Exercise directions
Find the "none -> pink 1x3 brick [292,267,512,338]" line in the records below and repeat it and every later line exactly, up to the last; do not include pictures.
BEGIN Source data
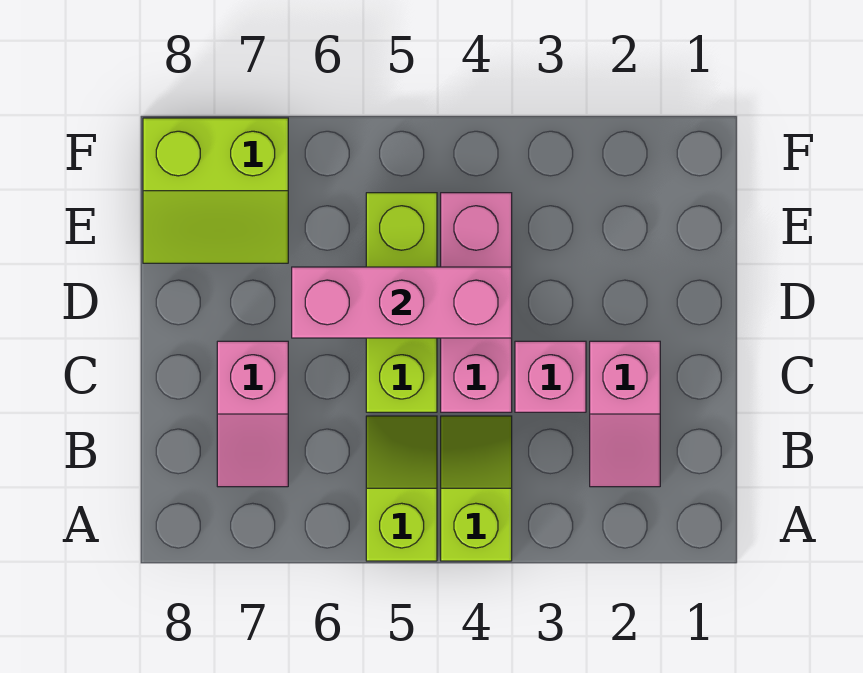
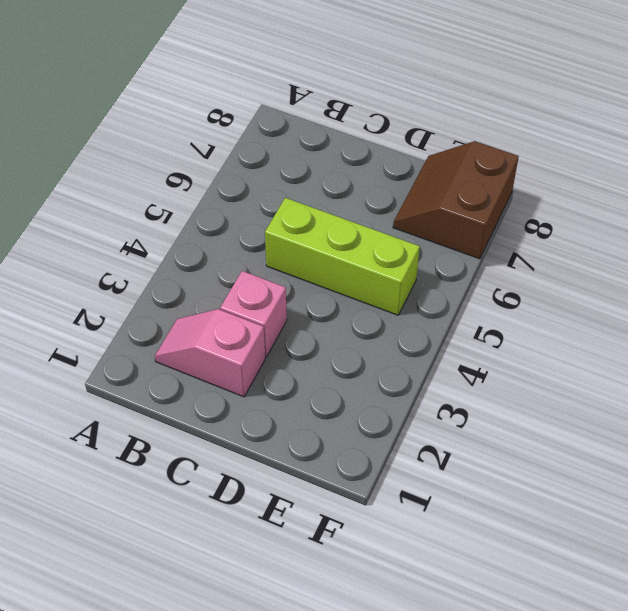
brown 2x2 slope [393,141,519,259] -> lime 2x2 slope [143,118,288,263]
none -> lime 1x2 slope [441,416,512,561]
none -> lime 1x2 slope [366,416,437,561]

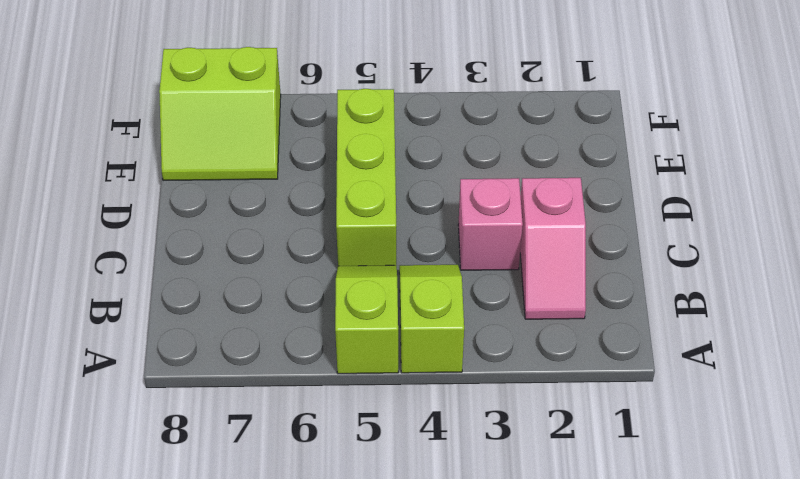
none -> pink 1x2 slope [217,341,288,487]
none -> pink 1x3 brick [441,193,512,412]

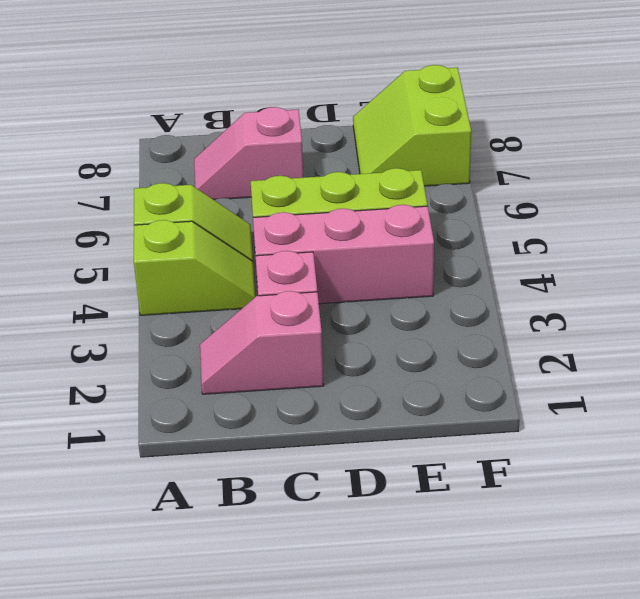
none -> pink 1x3 brick [292,267,512,338]

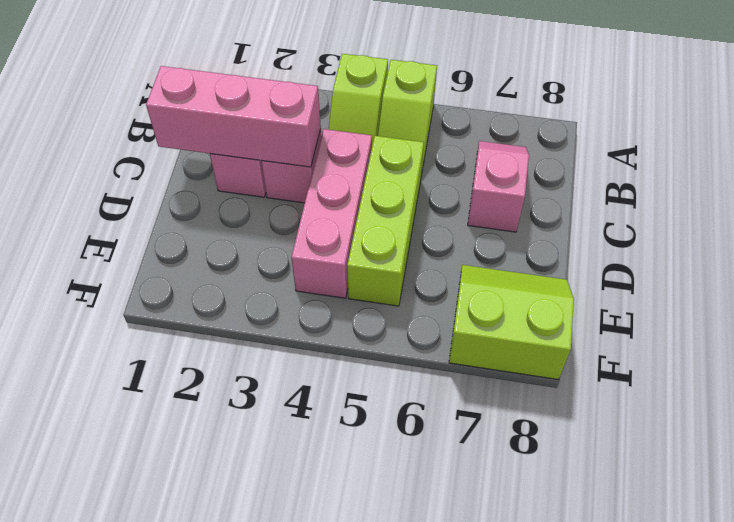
pink 1x3 brick [146,66,321,167] -> pink 1x3 brick moved to [292,267,512,338]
END Source data
Expected output
none -> pink 1x3 brick [292,267,512,338]

pink 1x3 brick [146,66,321,167] -> pink 1x3 brick moved to [292,267,512,338]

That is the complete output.